- [Exercise]
Give the number of lines in the material below that contain the word "grey". No other content is needed.

◆ ◆ ◆ ◆

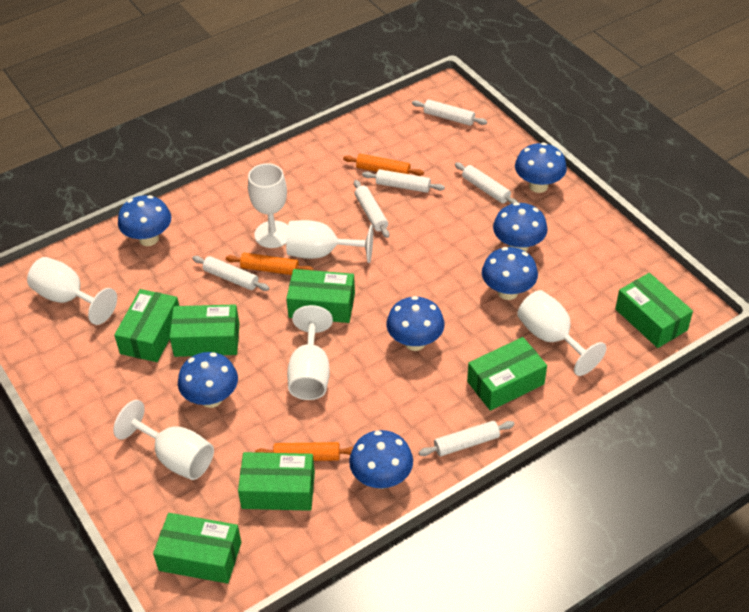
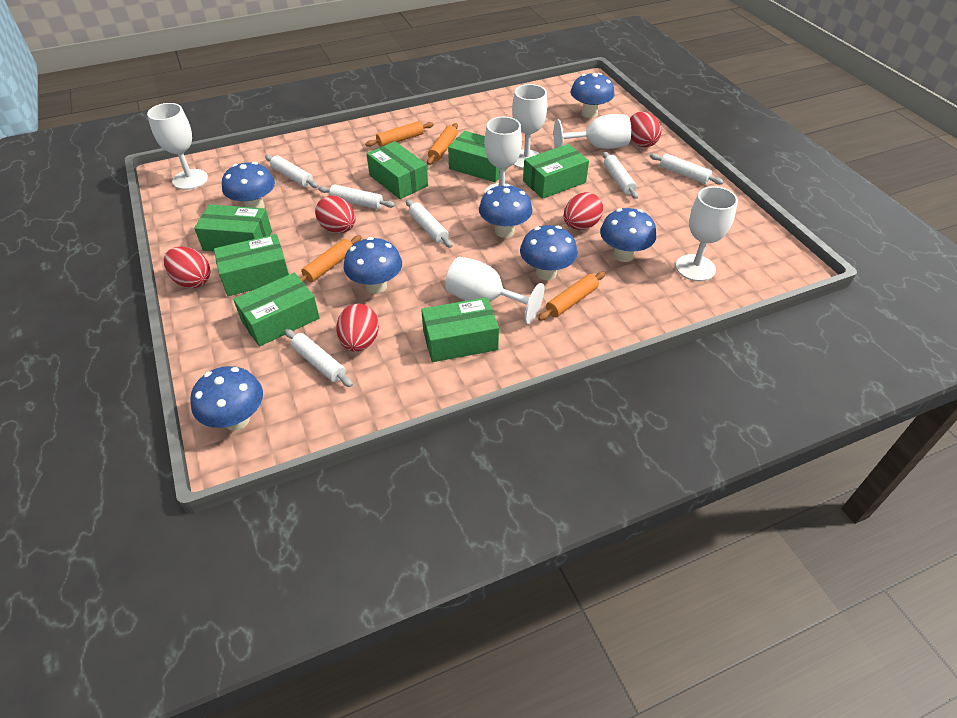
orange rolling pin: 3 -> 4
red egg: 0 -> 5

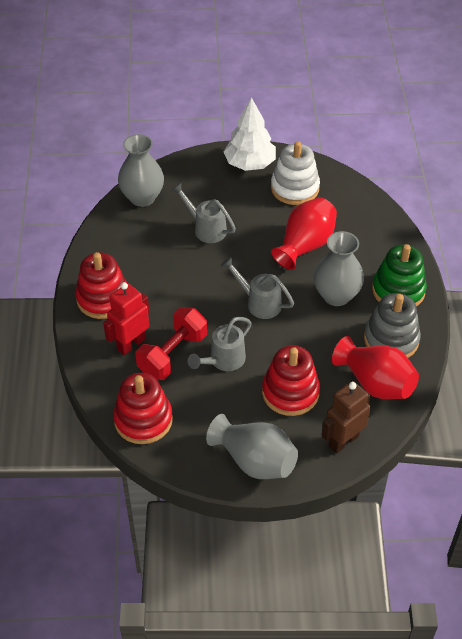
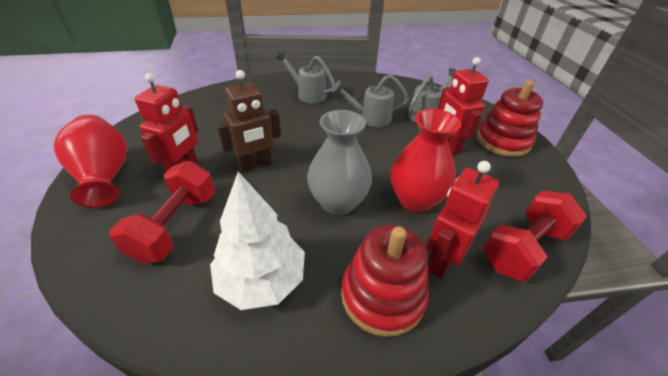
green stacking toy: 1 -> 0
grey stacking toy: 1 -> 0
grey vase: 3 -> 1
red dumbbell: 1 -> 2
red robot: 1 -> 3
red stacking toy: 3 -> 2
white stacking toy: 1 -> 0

◆ ◆ ◆ ◆

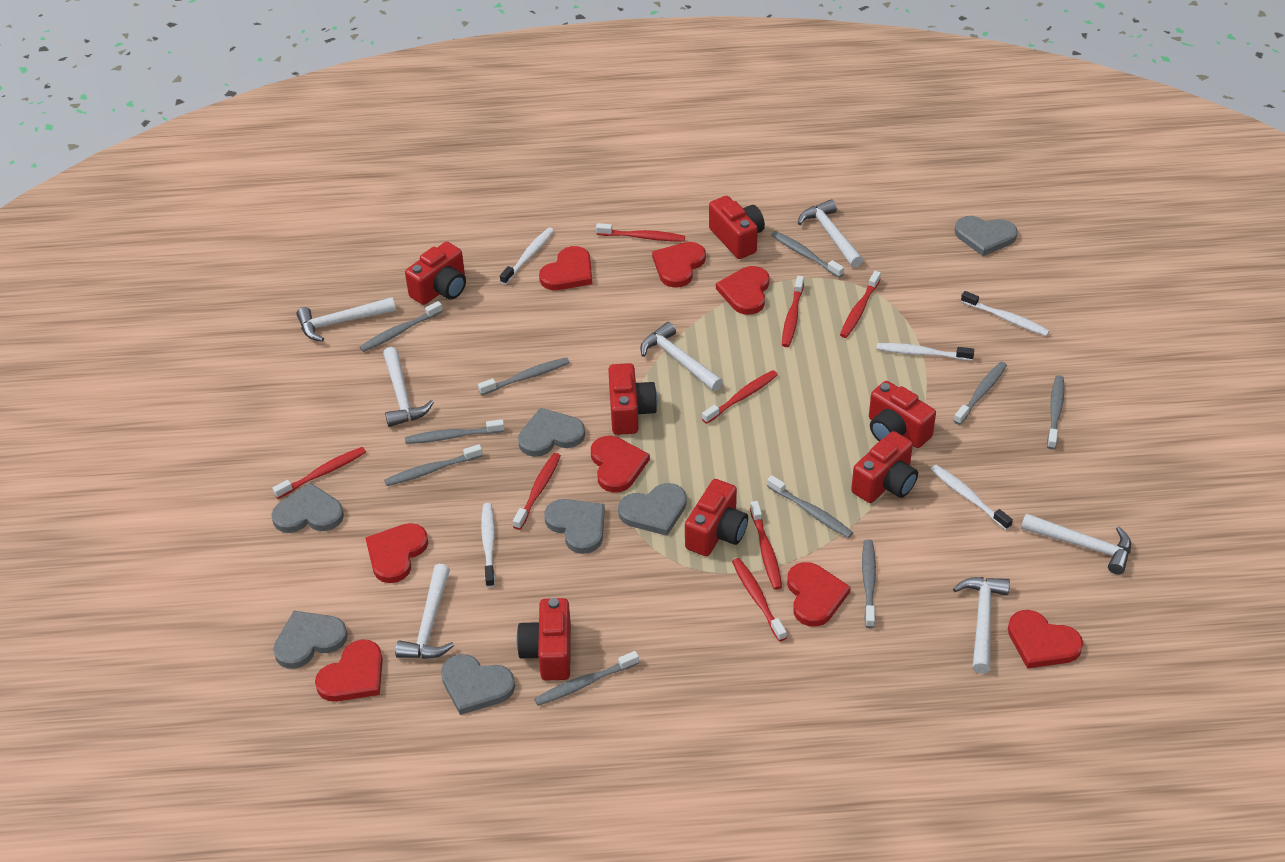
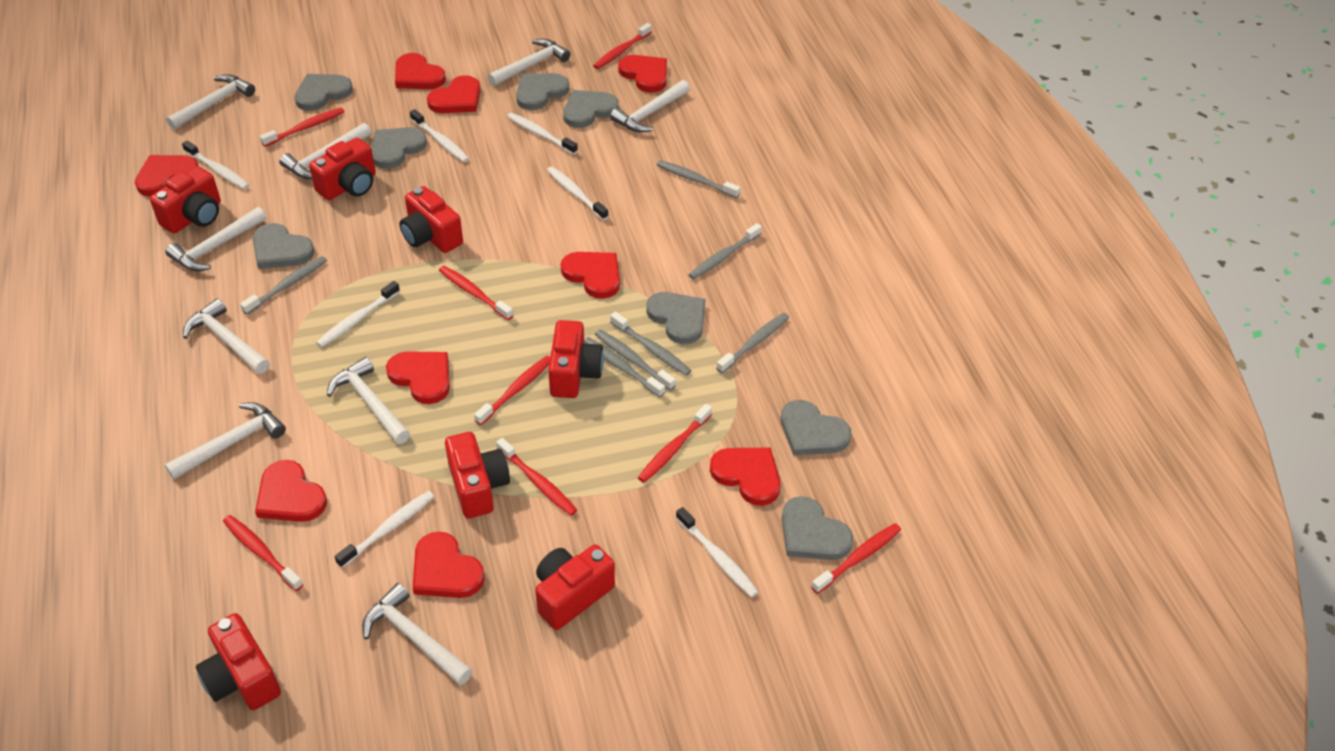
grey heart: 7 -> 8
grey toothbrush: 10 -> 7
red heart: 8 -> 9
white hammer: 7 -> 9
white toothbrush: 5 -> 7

◆ ◆ ◆ ◆

- [Result of this exercise]
4